--- Records supplied ---
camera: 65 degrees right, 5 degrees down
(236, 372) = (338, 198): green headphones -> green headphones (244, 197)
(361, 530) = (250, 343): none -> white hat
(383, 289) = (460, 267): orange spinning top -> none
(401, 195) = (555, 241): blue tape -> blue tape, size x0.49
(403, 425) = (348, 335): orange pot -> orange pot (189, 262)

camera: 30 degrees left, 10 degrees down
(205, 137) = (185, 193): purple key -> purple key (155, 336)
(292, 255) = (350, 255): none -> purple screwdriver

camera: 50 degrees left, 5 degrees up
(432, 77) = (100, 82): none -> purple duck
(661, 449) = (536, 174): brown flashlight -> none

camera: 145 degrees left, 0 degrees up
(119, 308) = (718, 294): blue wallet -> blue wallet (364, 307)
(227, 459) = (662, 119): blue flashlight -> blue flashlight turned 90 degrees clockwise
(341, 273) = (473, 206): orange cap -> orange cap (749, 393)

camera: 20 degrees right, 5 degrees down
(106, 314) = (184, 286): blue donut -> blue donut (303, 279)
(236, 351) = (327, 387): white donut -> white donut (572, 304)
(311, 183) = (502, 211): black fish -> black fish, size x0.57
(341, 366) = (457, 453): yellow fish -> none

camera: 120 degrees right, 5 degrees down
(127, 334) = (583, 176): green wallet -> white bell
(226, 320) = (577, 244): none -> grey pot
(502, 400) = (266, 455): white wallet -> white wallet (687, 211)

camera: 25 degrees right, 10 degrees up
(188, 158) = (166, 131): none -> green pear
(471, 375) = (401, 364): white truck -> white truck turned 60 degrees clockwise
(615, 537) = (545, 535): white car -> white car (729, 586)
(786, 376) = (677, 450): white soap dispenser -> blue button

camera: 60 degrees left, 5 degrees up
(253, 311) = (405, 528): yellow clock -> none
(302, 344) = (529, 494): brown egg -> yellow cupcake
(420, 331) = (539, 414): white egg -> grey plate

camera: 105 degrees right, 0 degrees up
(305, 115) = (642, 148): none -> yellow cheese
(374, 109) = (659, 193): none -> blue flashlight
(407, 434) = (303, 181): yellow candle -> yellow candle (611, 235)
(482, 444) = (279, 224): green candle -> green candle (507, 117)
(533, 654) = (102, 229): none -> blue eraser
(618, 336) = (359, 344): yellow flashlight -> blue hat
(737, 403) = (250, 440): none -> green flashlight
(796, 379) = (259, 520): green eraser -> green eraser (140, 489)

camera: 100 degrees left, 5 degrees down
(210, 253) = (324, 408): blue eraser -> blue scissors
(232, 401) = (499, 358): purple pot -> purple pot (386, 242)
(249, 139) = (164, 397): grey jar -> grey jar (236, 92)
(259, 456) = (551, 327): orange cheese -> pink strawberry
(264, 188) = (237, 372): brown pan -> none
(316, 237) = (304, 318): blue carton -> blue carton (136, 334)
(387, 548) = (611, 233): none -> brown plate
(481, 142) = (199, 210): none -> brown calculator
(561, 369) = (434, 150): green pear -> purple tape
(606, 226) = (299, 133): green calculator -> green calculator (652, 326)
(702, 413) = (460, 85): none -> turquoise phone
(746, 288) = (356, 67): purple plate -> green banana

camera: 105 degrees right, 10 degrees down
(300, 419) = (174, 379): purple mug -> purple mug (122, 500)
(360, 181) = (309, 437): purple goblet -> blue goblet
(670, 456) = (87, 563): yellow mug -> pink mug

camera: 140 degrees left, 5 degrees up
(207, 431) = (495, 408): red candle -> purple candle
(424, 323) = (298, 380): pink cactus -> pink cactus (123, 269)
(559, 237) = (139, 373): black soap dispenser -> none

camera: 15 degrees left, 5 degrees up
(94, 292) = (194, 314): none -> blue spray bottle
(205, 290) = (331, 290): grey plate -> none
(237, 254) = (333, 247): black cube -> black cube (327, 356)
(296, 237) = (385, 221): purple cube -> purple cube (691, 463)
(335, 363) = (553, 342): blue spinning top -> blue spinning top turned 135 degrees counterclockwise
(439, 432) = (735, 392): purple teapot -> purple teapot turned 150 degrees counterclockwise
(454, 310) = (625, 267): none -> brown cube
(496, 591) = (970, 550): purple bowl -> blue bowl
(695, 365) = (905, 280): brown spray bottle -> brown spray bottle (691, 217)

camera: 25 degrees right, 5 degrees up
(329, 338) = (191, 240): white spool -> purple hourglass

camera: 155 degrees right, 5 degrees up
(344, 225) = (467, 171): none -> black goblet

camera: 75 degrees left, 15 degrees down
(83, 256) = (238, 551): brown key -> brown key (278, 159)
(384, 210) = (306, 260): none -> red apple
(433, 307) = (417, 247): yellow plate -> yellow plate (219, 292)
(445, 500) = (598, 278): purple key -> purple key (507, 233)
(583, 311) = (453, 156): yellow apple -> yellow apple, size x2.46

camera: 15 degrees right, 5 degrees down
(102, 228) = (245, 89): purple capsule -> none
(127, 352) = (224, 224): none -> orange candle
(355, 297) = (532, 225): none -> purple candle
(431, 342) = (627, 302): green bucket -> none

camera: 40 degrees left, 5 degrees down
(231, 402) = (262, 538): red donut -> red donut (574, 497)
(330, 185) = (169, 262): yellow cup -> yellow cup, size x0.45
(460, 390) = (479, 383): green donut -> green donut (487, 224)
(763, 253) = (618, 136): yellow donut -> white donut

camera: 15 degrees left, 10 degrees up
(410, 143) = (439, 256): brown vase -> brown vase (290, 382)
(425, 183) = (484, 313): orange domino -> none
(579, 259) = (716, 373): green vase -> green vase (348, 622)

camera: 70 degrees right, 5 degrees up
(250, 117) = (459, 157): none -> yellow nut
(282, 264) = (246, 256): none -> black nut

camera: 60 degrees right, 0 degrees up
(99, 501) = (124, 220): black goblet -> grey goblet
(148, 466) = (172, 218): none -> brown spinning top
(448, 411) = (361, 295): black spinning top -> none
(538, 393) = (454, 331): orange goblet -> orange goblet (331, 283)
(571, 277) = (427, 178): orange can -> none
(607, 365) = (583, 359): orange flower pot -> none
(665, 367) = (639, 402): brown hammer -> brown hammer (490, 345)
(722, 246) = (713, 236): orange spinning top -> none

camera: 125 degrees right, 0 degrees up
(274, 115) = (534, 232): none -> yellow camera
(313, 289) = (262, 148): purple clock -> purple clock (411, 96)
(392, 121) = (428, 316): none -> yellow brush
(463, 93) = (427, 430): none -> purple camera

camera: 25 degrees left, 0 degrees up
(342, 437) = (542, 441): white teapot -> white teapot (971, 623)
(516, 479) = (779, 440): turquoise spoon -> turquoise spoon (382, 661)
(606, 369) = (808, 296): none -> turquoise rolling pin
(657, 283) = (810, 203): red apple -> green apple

--- Task ---
Transcribe, please, every line from the first line of the listing above through the line with "(615, 537) = (545, 535): white". Keep both ends and nothing else.

--- Answer space ---
camera: 65 degrees right, 5 degrees down
(236, 372) = (338, 198): green headphones -> green headphones (244, 197)
(361, 530) = (250, 343): none -> white hat
(383, 289) = (460, 267): orange spinning top -> none
(401, 195) = (555, 241): blue tape -> blue tape, size x0.49
(403, 425) = (348, 335): orange pot -> orange pot (189, 262)

camera: 30 degrees left, 10 degrees down
(205, 137) = (185, 193): purple key -> purple key (155, 336)
(292, 255) = (350, 255): none -> purple screwdriver

camera: 50 degrees left, 5 degrees up
(432, 77) = (100, 82): none -> purple duck
(661, 449) = (536, 174): brown flashlight -> none

camera: 145 degrees left, 0 degrees up
(119, 308) = (718, 294): blue wallet -> blue wallet (364, 307)
(227, 459) = (662, 119): blue flashlight -> blue flashlight turned 90 degrees clockwise
(341, 273) = (473, 206): orange cap -> orange cap (749, 393)

camera: 20 degrees right, 5 degrees down
(106, 314) = (184, 286): blue donut -> blue donut (303, 279)
(236, 351) = (327, 387): white donut -> white donut (572, 304)
(311, 183) = (502, 211): black fish -> black fish, size x0.57
(341, 366) = (457, 453): yellow fish -> none

camera: 120 degrees right, 5 degrees down
(127, 334) = (583, 176): green wallet -> white bell
(226, 320) = (577, 244): none -> grey pot
(502, 400) = (266, 455): white wallet -> white wallet (687, 211)

camera: 25 degrees right, 10 degrees up
(188, 158) = (166, 131): none -> green pear
(471, 375) = (401, 364): white truck -> white truck turned 60 degrees clockwise
(615, 537) = (545, 535): white car -> white car (729, 586)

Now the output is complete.